Extract the final stretch of the data: the line that contains "blue cross: (83, 60) -> (67, 65), moved" and every line after it, unaltered, and no other lines.

[Source material — start]

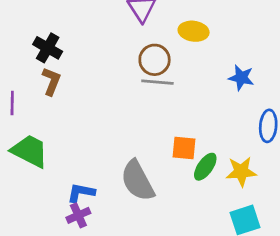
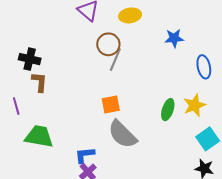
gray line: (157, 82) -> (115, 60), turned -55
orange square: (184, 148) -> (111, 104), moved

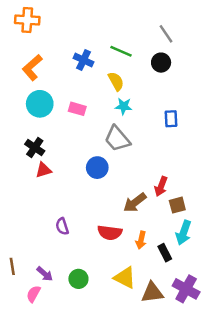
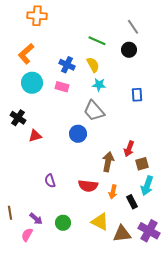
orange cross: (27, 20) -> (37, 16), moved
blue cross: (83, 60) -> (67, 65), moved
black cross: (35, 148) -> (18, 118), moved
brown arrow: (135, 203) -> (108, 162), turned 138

[Source material — finish]

• **Answer to this problem**
blue cross: (83, 60) -> (67, 65), moved
black cross: (35, 148) -> (18, 118), moved
brown arrow: (135, 203) -> (108, 162), turned 138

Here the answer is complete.